Look for the word "minus" in the material below, then report each line where it occurs.
⟨
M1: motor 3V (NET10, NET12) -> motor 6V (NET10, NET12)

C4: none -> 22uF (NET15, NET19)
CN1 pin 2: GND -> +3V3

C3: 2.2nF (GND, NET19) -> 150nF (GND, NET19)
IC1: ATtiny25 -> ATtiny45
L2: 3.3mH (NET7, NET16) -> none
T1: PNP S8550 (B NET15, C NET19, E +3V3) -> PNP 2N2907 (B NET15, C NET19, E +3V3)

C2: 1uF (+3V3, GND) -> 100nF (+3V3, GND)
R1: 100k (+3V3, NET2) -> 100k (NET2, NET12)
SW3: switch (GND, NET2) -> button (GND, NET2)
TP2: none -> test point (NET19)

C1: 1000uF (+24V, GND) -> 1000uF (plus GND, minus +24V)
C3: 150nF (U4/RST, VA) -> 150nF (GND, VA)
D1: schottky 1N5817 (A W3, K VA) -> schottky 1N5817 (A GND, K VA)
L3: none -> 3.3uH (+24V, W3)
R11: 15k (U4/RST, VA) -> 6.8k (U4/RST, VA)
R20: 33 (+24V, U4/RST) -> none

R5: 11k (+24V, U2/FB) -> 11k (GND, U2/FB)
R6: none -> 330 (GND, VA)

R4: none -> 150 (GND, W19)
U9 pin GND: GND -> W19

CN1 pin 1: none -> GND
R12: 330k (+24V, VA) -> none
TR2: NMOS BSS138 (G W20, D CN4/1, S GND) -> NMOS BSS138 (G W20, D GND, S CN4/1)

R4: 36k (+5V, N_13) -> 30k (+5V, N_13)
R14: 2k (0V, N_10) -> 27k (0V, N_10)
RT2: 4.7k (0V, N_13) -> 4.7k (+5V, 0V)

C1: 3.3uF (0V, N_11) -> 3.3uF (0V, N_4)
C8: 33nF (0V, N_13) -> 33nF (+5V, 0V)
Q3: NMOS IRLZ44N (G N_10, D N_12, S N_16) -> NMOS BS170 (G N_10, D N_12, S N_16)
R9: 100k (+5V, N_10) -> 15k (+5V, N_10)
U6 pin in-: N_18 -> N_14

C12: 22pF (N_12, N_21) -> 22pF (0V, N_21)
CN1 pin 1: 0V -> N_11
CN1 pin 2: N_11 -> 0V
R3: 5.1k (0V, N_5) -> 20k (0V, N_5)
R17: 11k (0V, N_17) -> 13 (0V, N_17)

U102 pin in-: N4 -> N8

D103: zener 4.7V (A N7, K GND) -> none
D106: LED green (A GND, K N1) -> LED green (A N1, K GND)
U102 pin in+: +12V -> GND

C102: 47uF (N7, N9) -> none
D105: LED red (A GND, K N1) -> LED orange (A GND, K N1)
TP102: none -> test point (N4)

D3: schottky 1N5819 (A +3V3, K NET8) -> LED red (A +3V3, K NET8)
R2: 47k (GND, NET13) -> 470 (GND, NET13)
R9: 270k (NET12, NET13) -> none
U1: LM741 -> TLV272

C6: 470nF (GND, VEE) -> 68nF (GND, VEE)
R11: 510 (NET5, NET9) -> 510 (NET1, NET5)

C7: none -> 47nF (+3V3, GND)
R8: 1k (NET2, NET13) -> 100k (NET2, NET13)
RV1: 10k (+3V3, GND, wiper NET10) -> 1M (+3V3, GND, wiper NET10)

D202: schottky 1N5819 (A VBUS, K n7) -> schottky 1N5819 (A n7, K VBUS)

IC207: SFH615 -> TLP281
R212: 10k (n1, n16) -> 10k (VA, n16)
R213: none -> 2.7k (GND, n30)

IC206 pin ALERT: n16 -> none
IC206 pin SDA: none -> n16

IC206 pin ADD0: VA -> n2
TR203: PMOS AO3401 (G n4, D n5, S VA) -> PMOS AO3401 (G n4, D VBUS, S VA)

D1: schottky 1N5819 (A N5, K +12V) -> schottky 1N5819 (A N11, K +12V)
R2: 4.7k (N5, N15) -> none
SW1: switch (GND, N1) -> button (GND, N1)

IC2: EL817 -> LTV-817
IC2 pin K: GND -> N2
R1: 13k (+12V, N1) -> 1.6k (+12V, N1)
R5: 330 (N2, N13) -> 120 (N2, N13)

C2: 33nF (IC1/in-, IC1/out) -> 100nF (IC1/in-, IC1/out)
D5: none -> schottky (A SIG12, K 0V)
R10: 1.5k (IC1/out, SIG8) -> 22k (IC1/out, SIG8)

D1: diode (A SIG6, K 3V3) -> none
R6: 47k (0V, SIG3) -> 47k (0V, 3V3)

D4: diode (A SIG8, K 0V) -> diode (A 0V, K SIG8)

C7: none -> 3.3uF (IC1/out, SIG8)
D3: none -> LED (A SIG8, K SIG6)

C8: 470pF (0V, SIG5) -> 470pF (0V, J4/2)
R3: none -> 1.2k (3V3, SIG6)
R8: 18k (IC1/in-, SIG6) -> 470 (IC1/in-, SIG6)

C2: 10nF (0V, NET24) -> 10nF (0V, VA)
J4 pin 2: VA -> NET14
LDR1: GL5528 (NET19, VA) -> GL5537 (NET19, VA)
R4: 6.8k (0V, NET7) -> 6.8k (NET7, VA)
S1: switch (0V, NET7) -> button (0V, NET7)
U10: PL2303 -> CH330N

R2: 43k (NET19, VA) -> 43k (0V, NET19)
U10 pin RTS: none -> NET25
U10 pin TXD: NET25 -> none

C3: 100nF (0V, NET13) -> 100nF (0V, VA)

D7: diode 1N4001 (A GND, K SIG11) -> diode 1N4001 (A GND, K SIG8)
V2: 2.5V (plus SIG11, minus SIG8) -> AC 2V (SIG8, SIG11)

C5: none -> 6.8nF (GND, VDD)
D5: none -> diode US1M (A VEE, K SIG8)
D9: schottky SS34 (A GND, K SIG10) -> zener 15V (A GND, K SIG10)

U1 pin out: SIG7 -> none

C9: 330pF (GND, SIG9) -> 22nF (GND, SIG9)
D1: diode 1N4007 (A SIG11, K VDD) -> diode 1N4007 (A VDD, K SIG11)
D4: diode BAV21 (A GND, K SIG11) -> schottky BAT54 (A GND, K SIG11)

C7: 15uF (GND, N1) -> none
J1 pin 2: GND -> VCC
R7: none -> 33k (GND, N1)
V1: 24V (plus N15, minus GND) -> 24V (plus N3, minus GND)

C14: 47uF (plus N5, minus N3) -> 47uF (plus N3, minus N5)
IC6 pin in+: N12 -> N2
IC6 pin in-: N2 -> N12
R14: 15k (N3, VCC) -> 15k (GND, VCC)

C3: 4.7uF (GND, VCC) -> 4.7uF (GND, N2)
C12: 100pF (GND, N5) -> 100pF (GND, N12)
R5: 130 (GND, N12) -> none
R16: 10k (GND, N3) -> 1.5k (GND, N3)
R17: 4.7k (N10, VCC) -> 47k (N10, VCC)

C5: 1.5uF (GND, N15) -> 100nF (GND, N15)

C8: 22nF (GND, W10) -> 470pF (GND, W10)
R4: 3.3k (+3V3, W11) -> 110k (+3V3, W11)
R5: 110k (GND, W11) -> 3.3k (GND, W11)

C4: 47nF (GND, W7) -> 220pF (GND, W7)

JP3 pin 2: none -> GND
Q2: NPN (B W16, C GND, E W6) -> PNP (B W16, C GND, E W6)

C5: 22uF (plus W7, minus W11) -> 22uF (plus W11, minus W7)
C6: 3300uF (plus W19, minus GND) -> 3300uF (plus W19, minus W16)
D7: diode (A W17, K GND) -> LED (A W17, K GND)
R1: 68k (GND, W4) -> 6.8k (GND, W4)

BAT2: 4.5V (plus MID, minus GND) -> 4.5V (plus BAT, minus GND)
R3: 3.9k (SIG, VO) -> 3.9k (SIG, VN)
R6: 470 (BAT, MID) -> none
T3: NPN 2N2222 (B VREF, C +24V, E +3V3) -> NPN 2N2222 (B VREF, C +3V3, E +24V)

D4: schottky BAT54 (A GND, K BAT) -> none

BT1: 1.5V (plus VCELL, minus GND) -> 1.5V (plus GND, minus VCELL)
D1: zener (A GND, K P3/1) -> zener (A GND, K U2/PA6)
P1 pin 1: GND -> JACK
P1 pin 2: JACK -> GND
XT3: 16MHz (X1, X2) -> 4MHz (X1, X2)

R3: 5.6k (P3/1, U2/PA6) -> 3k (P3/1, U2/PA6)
⟩
RESPONSE AREA »
C1: 1000uF (+24V, GND) -> 1000uF (plus GND, minus +24V)
V2: 2.5V (plus SIG11, minus SIG8) -> AC 2V (SIG8, SIG11)
V1: 24V (plus N15, minus GND) -> 24V (plus N3, minus GND)
C14: 47uF (plus N5, minus N3) -> 47uF (plus N3, minus N5)
C5: 22uF (plus W7, minus W11) -> 22uF (plus W11, minus W7)
C6: 3300uF (plus W19, minus GND) -> 3300uF (plus W19, minus W16)
BAT2: 4.5V (plus MID, minus GND) -> 4.5V (plus BAT, minus GND)
BT1: 1.5V (plus VCELL, minus GND) -> 1.5V (plus GND, minus VCELL)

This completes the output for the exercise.